**Material for this task**

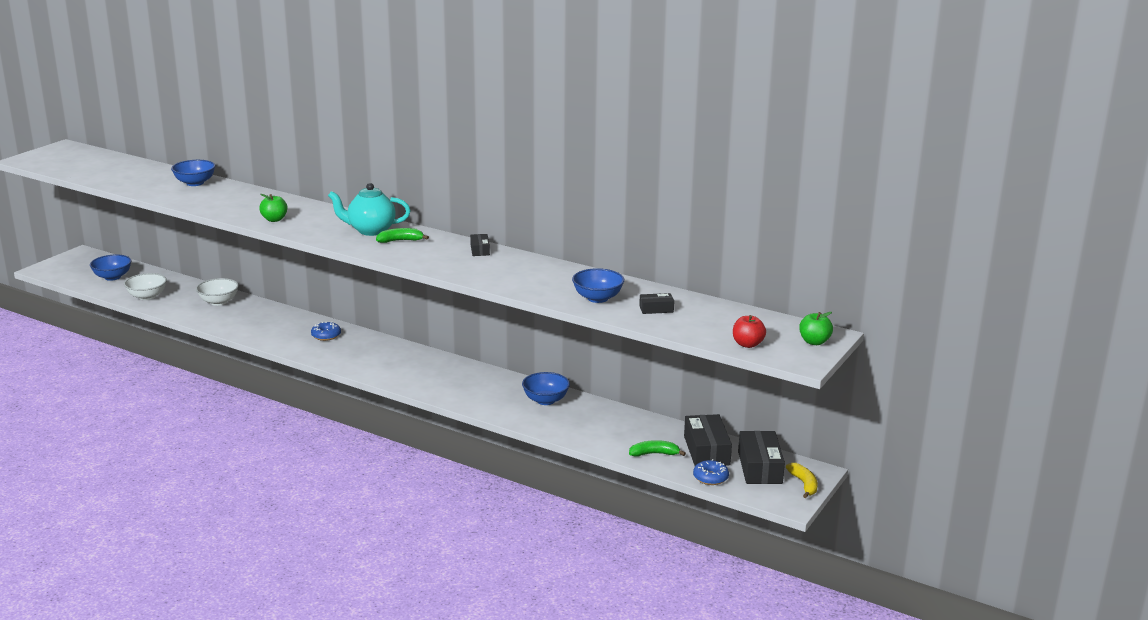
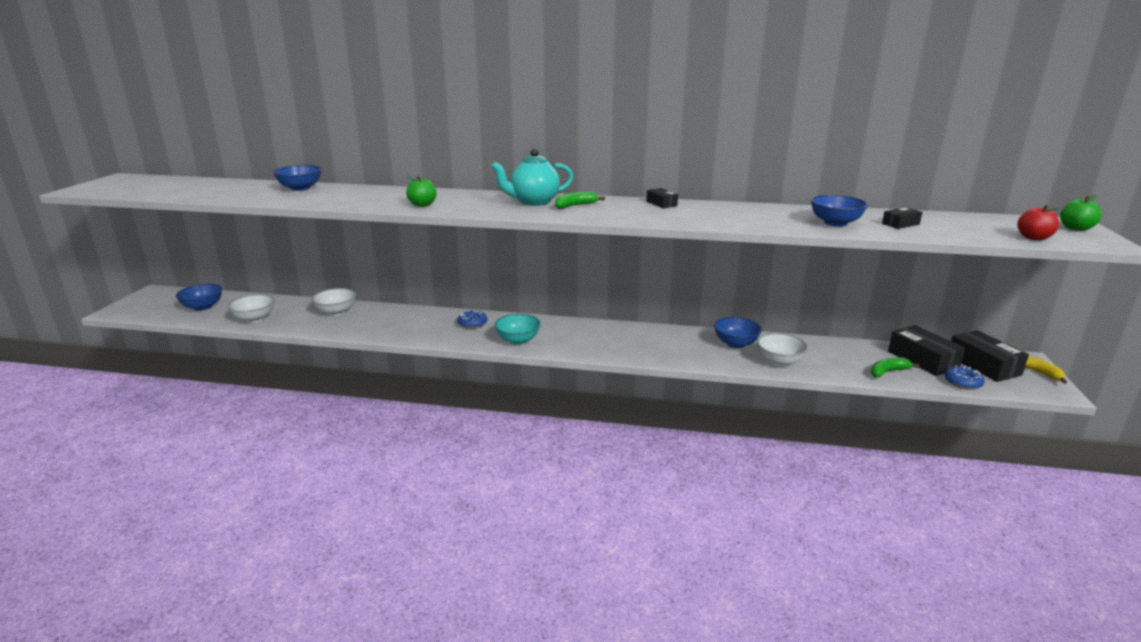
camera: 20 degrees left, 0 degrees up
none -> turquoise bowl [494,314,541,345]
none -> white bowl [757,333,808,367]

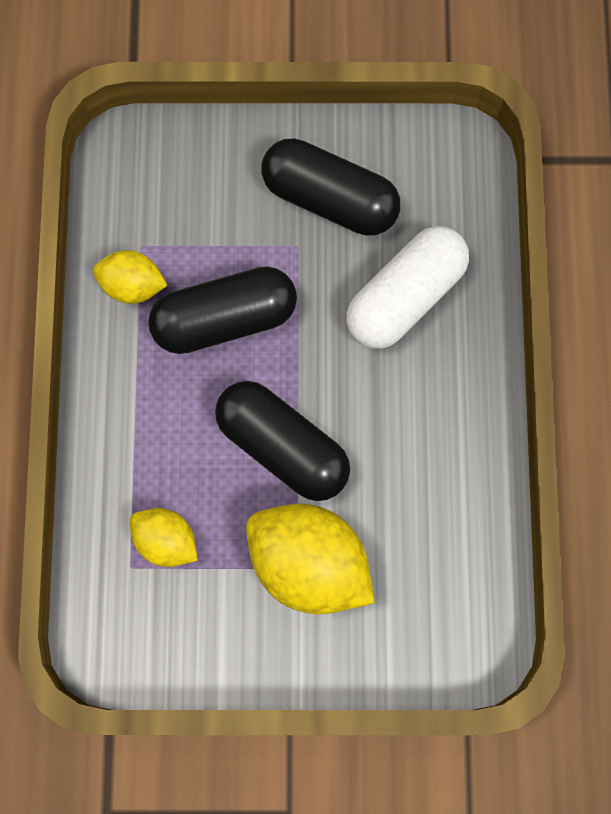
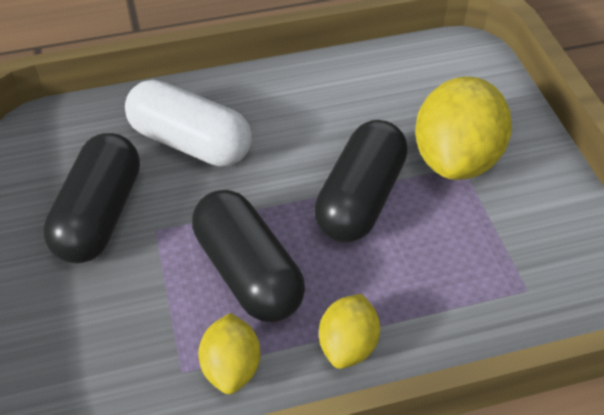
camera: 105 degrees left, 25 degrees down
yellow lemon [130,508,198,567] -> yellow lemon moved to [319,294,380,369]

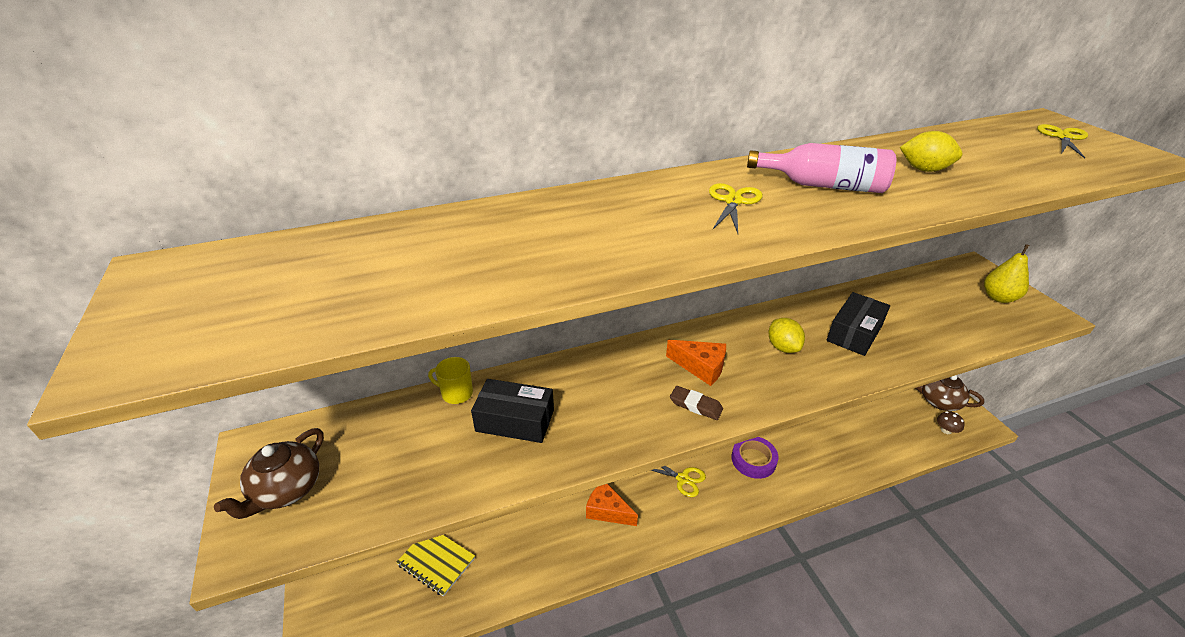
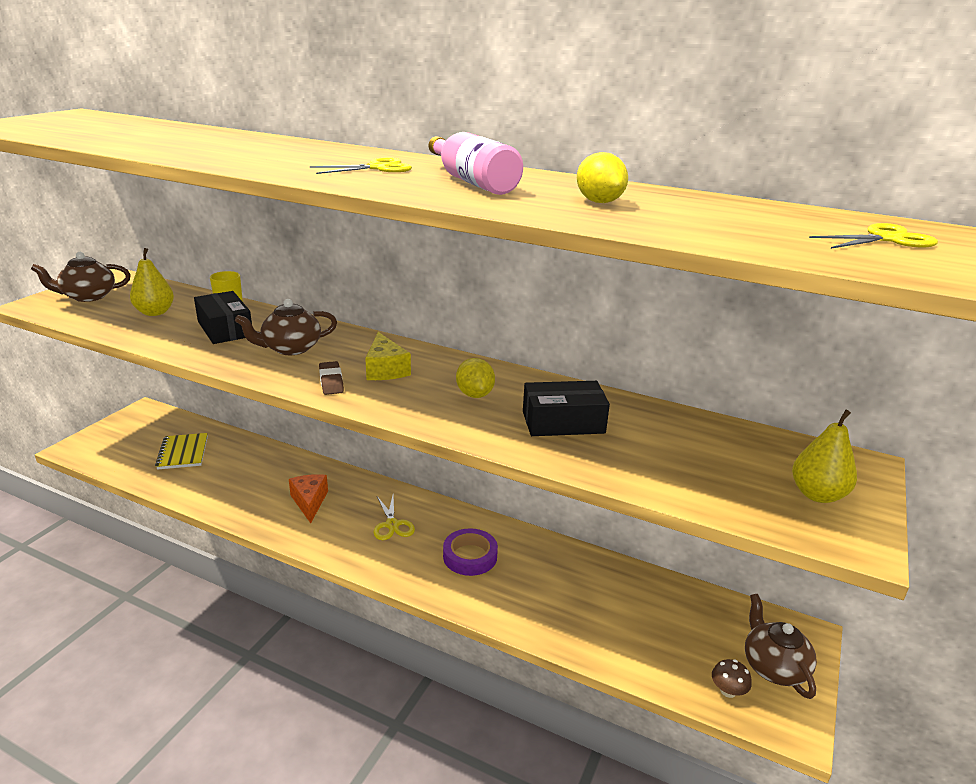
camera: 45 degrees right, 10 degrees down
orange cheese [666,340,726,386] -> yellow cheese [365,332,411,380]
yellow lemon [768,318,805,353] -> yellow lemon turned 45 degrees counterclockwise [456,358,495,398]
none -> yellow pear [130,248,174,316]
none -> brown teapot [235,299,337,355]

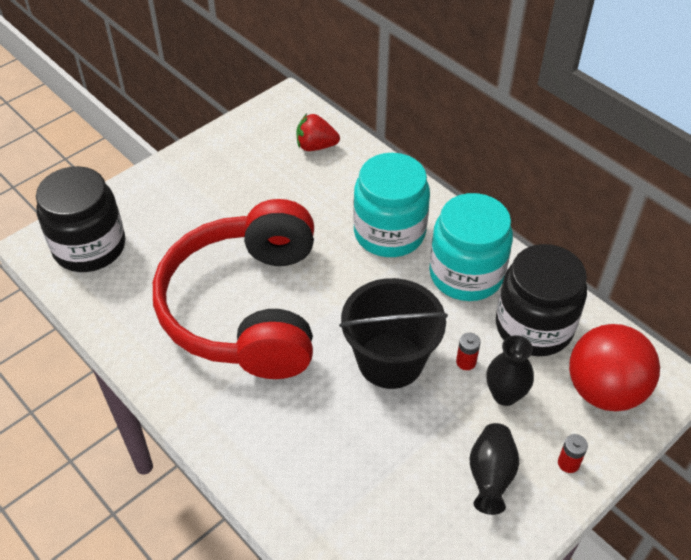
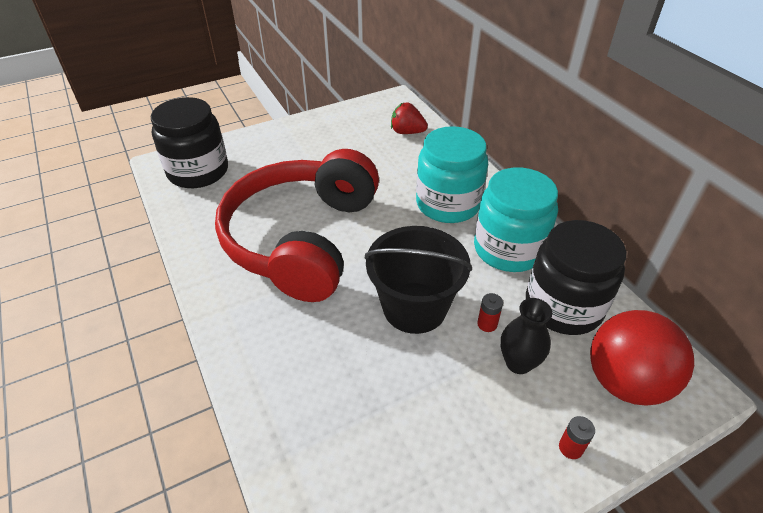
camera: 15 degrees right, 5 degrees down
black vase [470,423,520,515] -> none

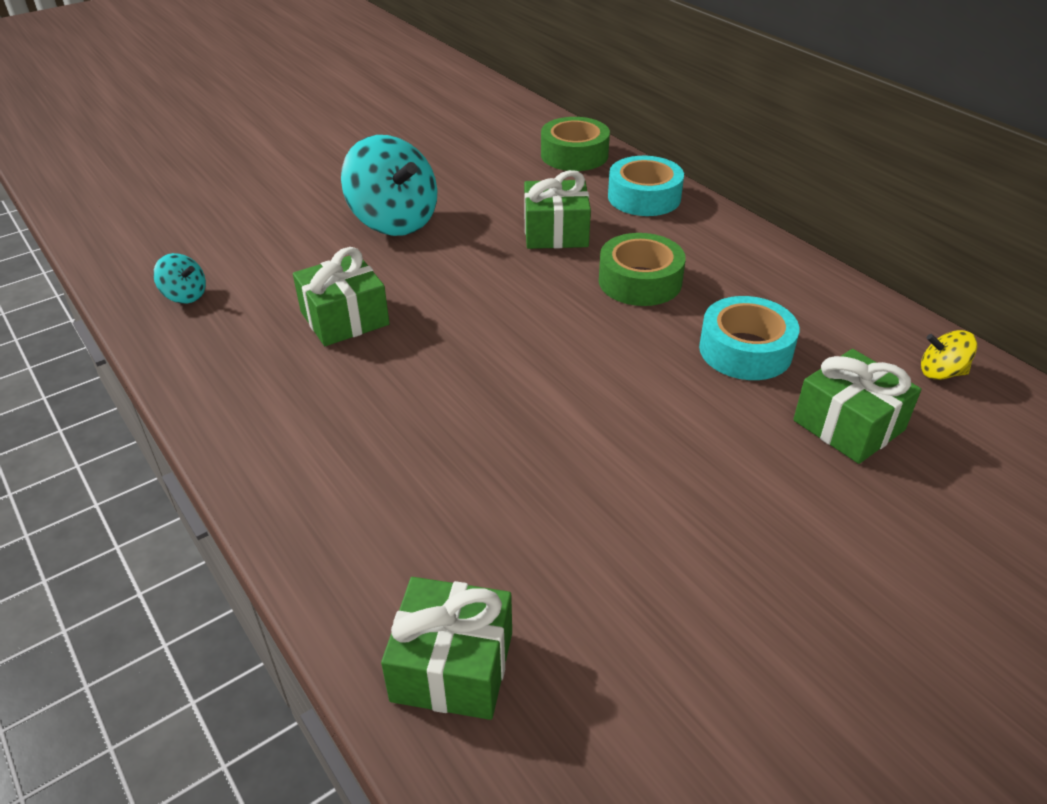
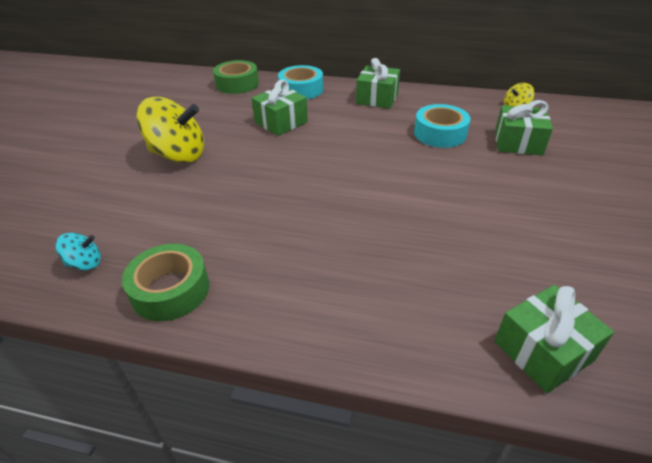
camera: 40 degrees left, 0 degrees up
green gift [293,247,390,346] -> green gift moved to [356,58,400,109]
turquoise spinning top [341,135,437,236] -> yellow spinning top [136,97,204,163]
green tape [599,233,686,306] -> green tape moved to [122,244,209,321]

**Exercise description**
Retype the whole listing exactly and leave the pictures out.

**Solution**
camera: 20 degrees left, 0 degrees up
none -> turquoise bowl [494,314,541,345]
none -> white bowl [757,333,808,367]

camera: 105 degrees left, 25 degrees down
yellow lemon [130,508,198,567] -> yellow lemon moved to [319,294,380,369]

camera: 45 degrees right, 10 degrees down
orange cheese [666,340,726,386] -> yellow cheese [365,332,411,380]
yellow lemon [768,318,805,353] -> yellow lemon turned 45 degrees counterclockwise [456,358,495,398]
none -> yellow pear [130,248,174,316]
none -> brown teapot [235,299,337,355]

camera: 15 degrees right, 5 degrees down
black vase [470,423,520,515] -> none

camera: 40 degrees left, 0 degrees up
green gift [293,247,390,346] -> green gift moved to [356,58,400,109]
turquoise spinning top [341,135,437,236] -> yellow spinning top [136,97,204,163]
green tape [599,233,686,306] -> green tape moved to [122,244,209,321]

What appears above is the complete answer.